### Work task
Set down the entries below exactly; drop the pictures.

** Records to process follows **

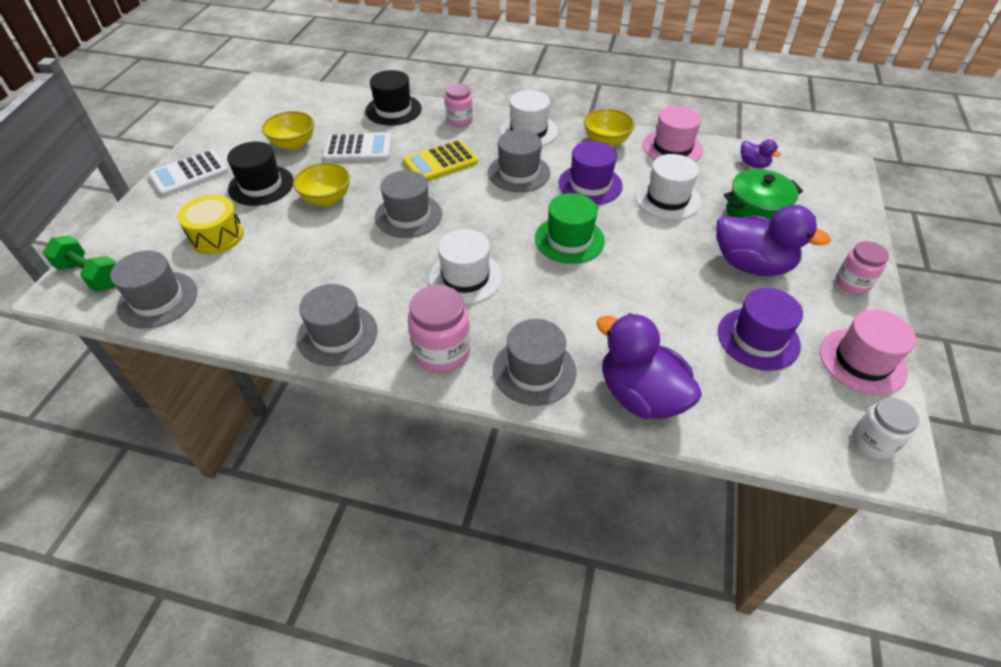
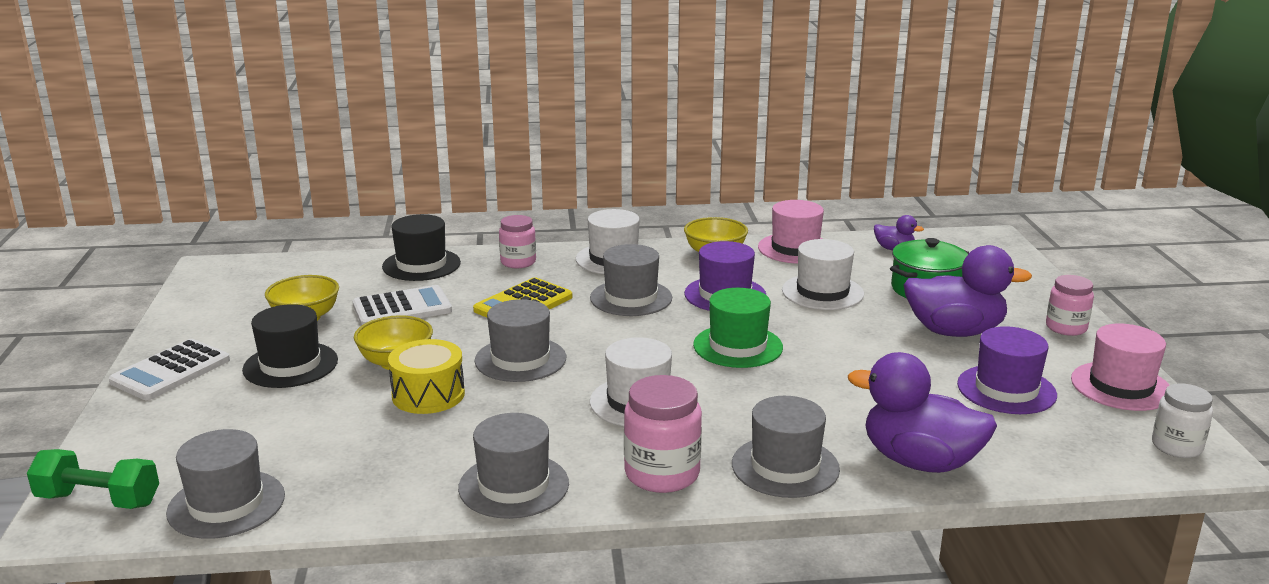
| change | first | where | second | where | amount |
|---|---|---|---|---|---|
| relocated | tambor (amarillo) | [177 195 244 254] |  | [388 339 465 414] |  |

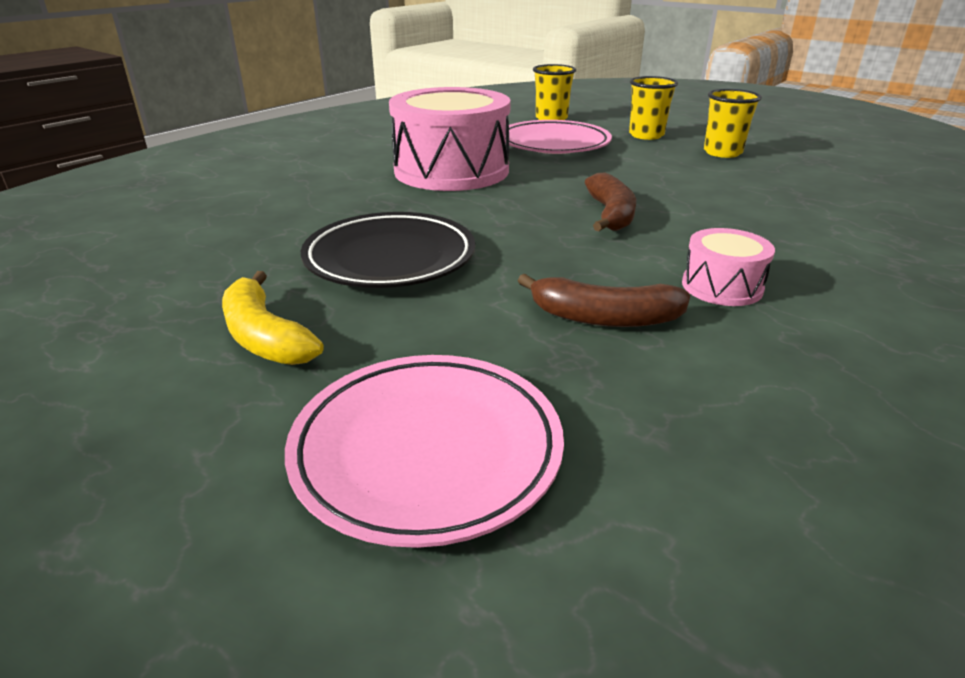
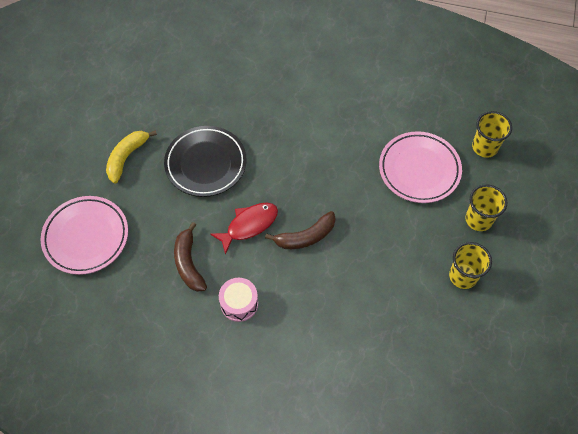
| change | first | where | second | where | amount |
|---|---|---|---|---|---|
| missing | tambor (rosa) | [389 87 511 191] |  |  |  |
| appeared |  |  | pez (rojo) | [210 203 278 255] |  |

** End of Records to process **

### Final answer
| change | first | where | second | where | amount |
|---|---|---|---|---|---|
| relocated | tambor (amarillo) | [177 195 244 254] |  | [388 339 465 414] |  |

| change | first | where | second | where | amount |
|---|---|---|---|---|---|
| missing | tambor (rosa) | [389 87 511 191] |  |  |  |
| appeared |  |  | pez (rojo) | [210 203 278 255] |  |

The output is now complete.